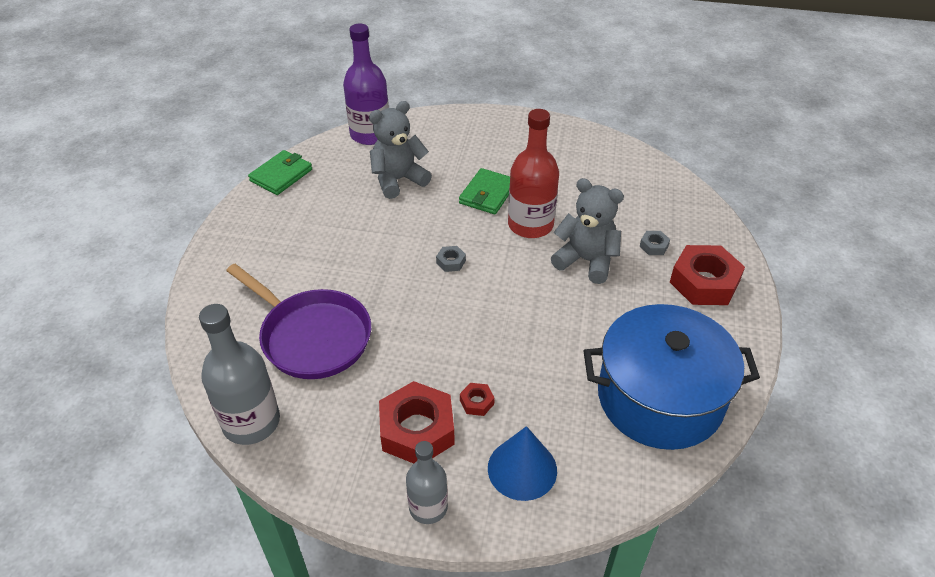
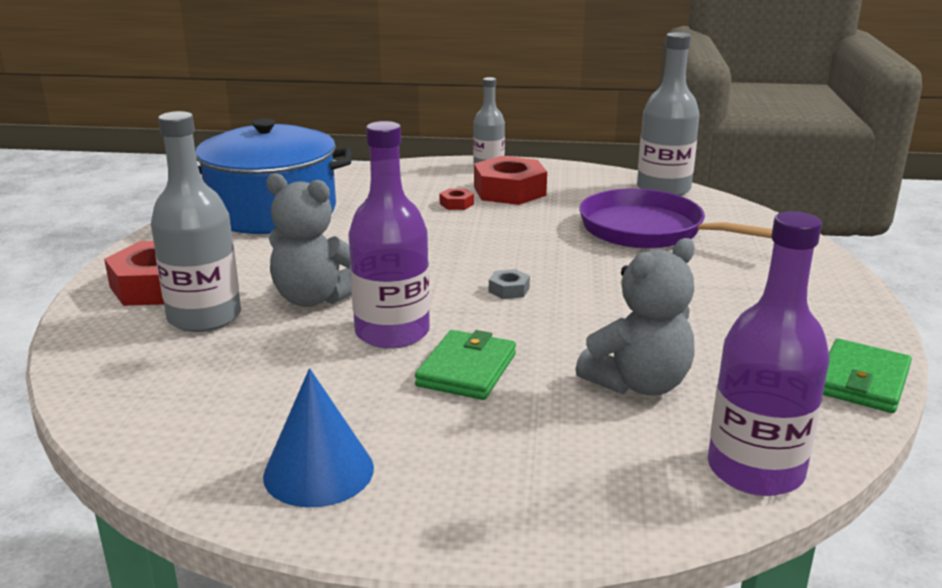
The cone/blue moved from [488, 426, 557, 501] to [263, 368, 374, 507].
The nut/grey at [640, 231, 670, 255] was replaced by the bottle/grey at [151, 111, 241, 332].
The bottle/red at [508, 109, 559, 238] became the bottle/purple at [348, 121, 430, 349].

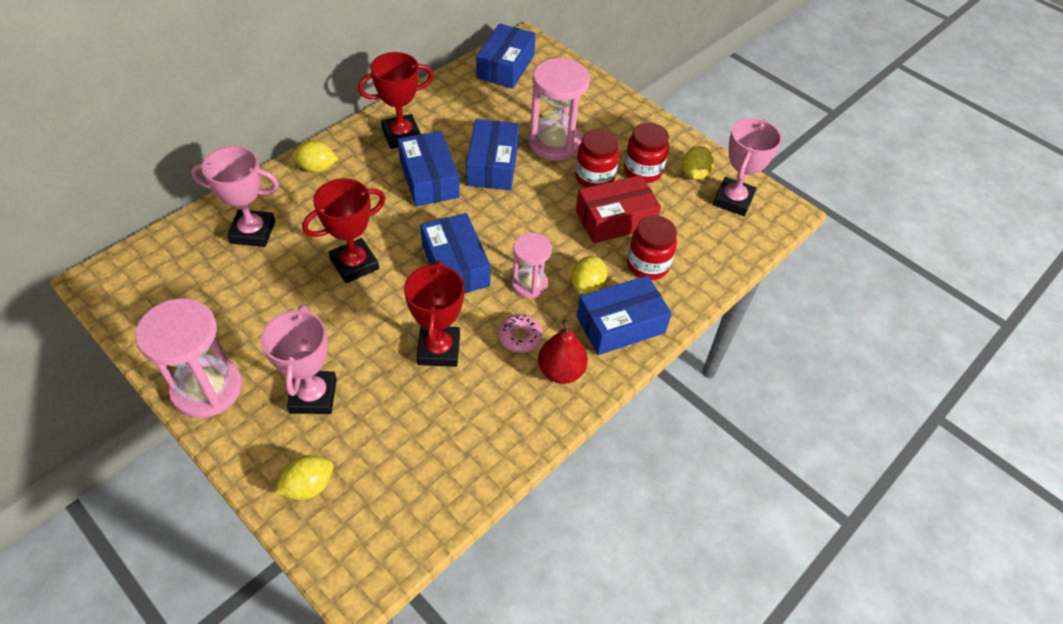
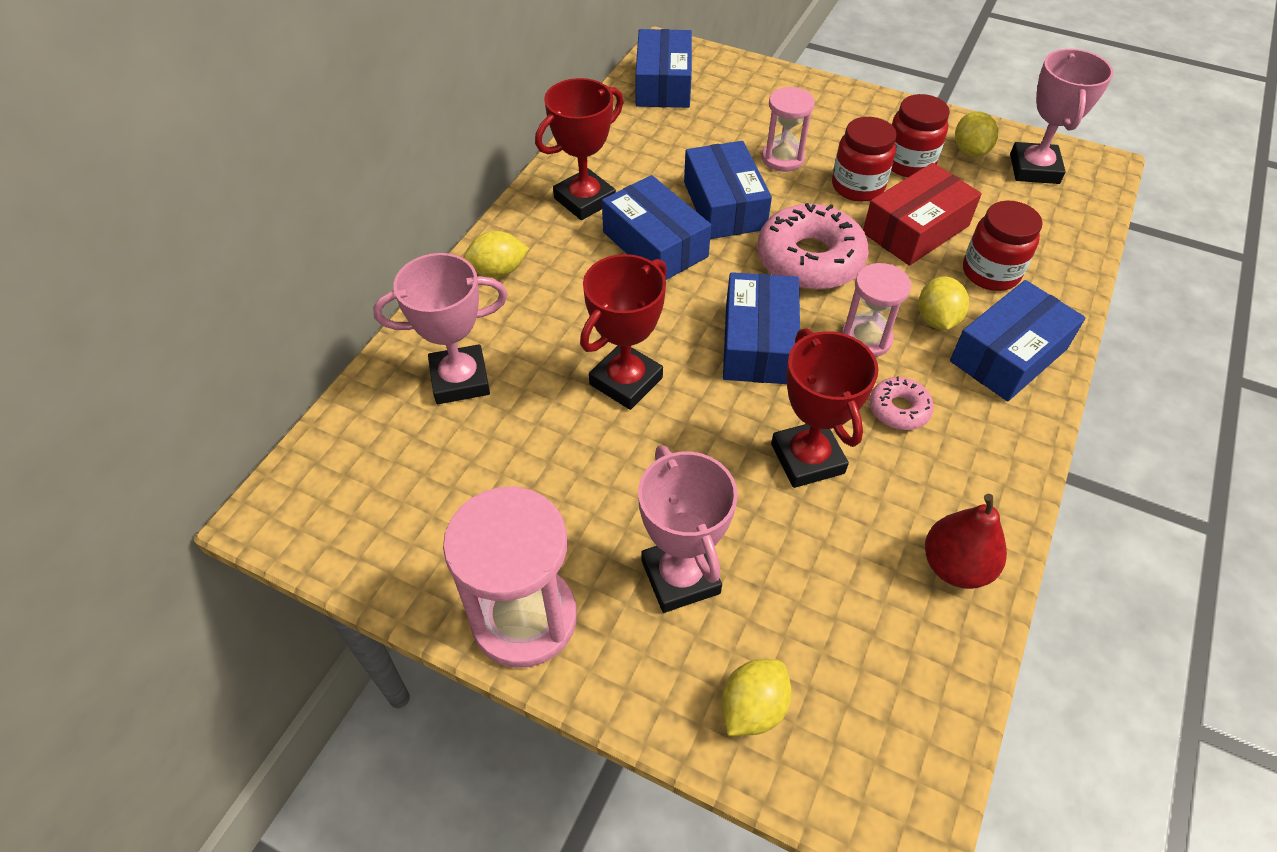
The donut/pink at [757, 203, 869, 290] appeared.
The pear/red moved from [538, 319, 588, 384] to [925, 494, 1007, 589].
The box/blue at [420, 213, 491, 293] turned 45 degrees clockwise.
The hourglass/pink at [529, 58, 590, 161] changed to 0.60 times the size.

Task to carry out — Extract all the data above exactly, excluding every picture.

Response box —
The cone/blue moved from [488, 426, 557, 501] to [263, 368, 374, 507].
The nut/grey at [640, 231, 670, 255] was replaced by the bottle/grey at [151, 111, 241, 332].
The bottle/red at [508, 109, 559, 238] became the bottle/purple at [348, 121, 430, 349].

The donut/pink at [757, 203, 869, 290] appeared.
The pear/red moved from [538, 319, 588, 384] to [925, 494, 1007, 589].
The box/blue at [420, 213, 491, 293] turned 45 degrees clockwise.
The hourglass/pink at [529, 58, 590, 161] changed to 0.60 times the size.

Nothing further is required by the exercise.